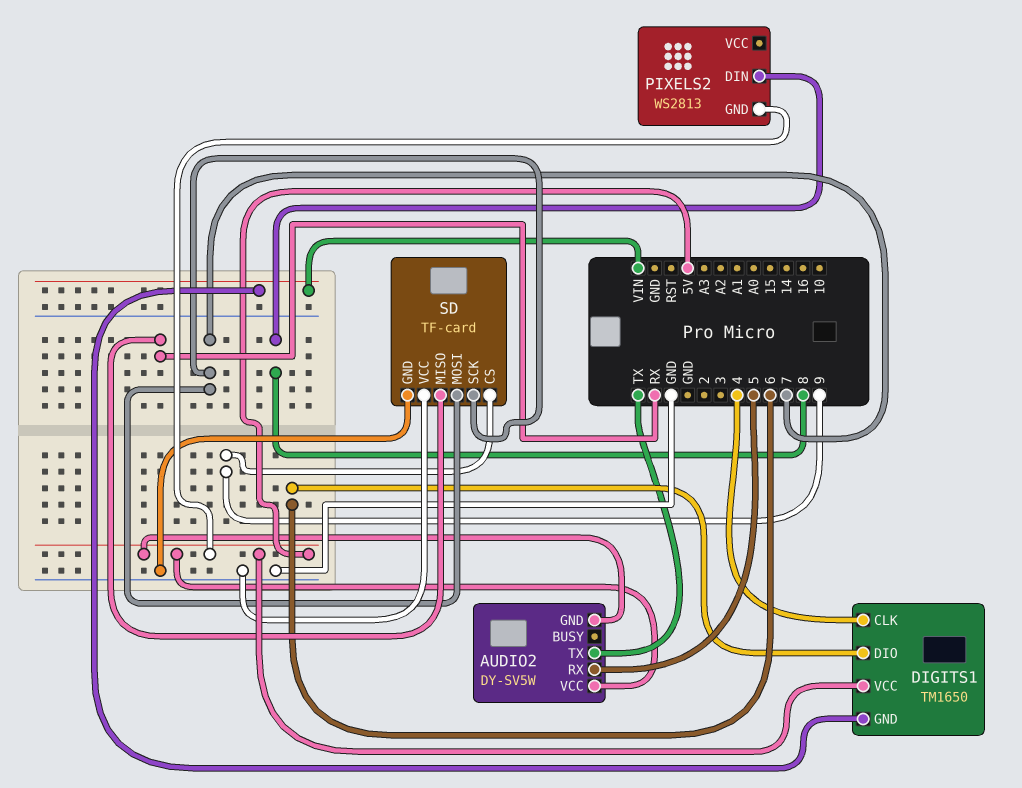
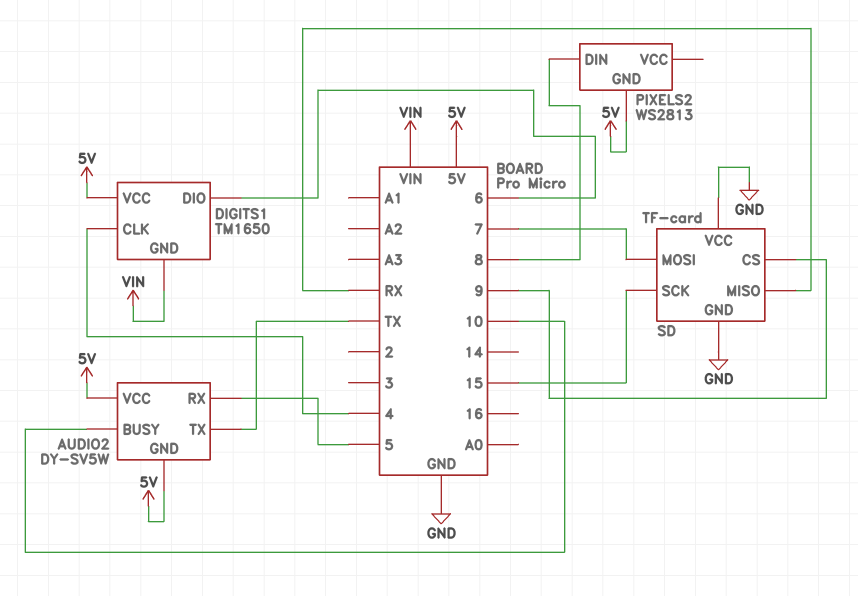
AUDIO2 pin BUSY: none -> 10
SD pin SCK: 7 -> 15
---+---
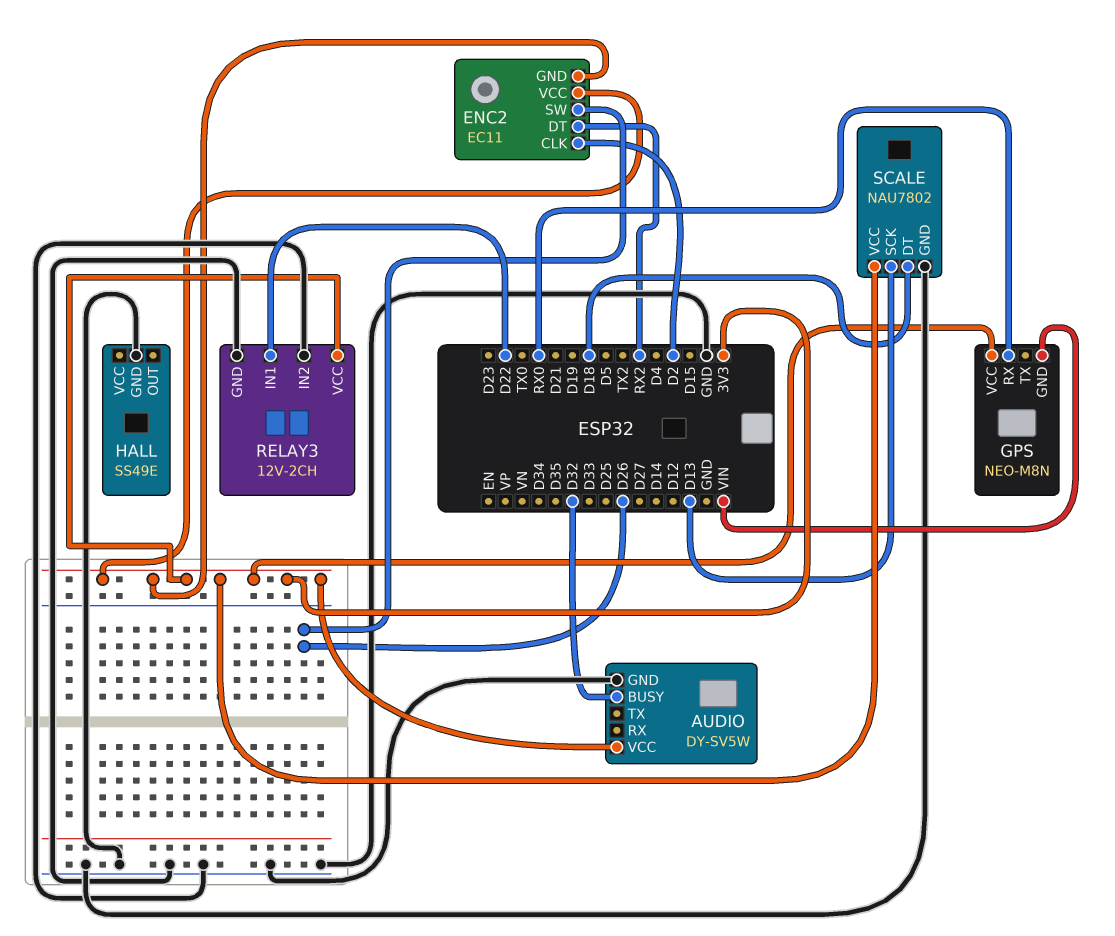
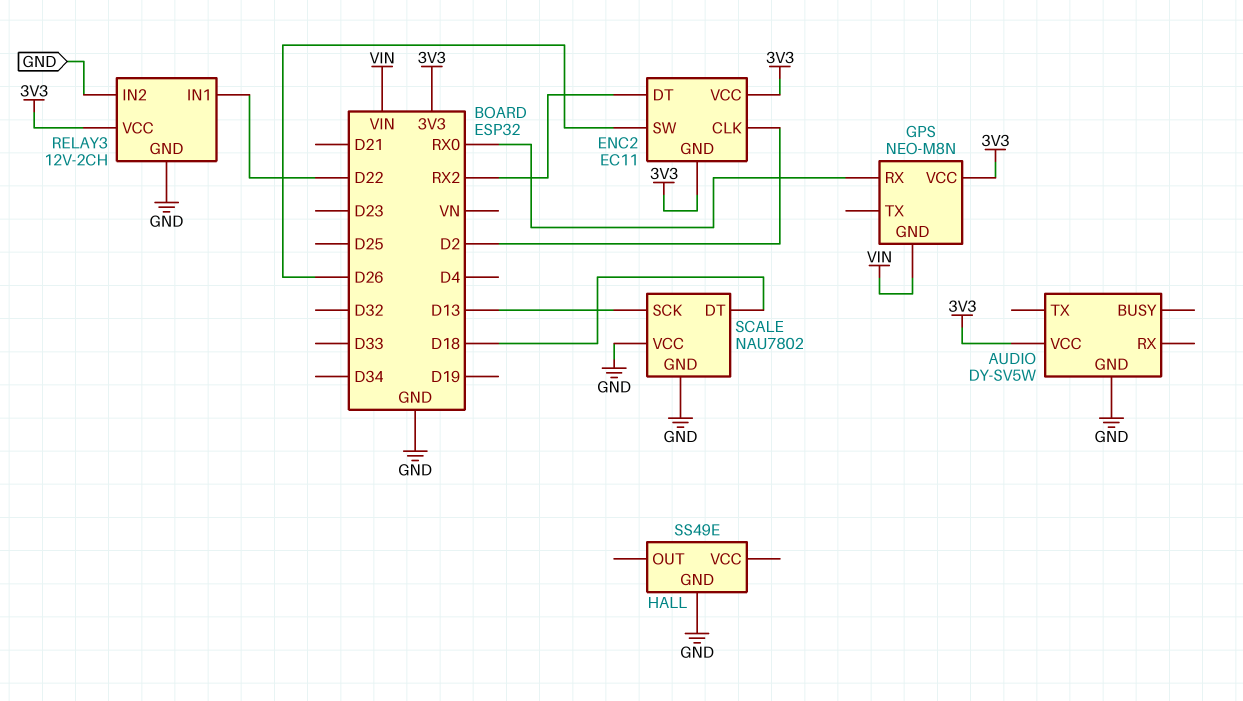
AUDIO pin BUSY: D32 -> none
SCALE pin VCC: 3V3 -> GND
---+---
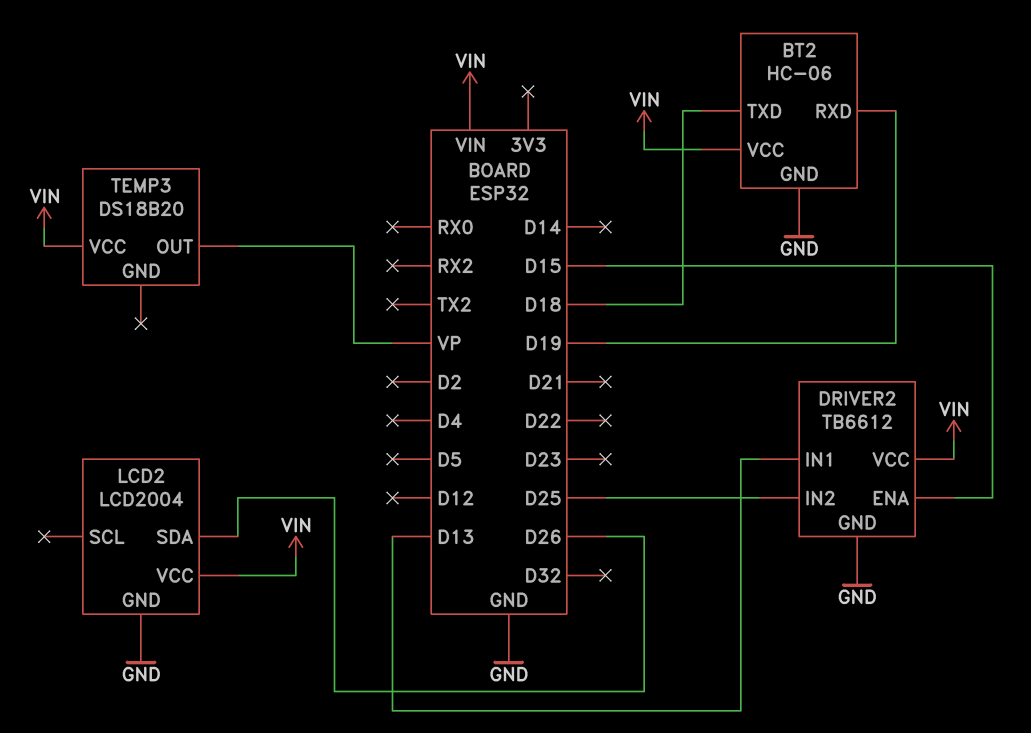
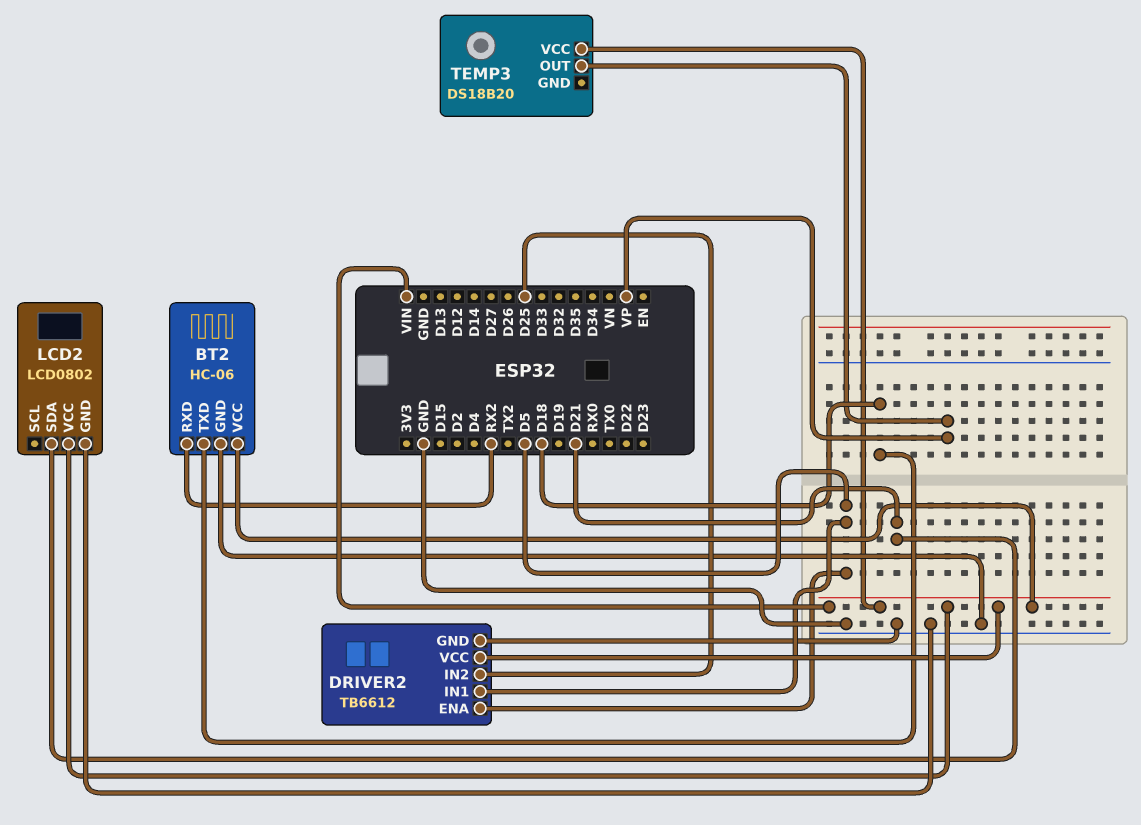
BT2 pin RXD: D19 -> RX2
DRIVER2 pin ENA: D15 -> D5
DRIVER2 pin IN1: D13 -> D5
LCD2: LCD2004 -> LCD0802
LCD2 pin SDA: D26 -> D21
---+---
● Exercise brief: Return word for word the lines above from the line with "DRIVER2 pin ENA: D15 -> D5" to the line with "LCD2 pin SDA: D26 -> D21", including both and leaving out all others.

● The answer:
DRIVER2 pin ENA: D15 -> D5
DRIVER2 pin IN1: D13 -> D5
LCD2: LCD2004 -> LCD0802
LCD2 pin SDA: D26 -> D21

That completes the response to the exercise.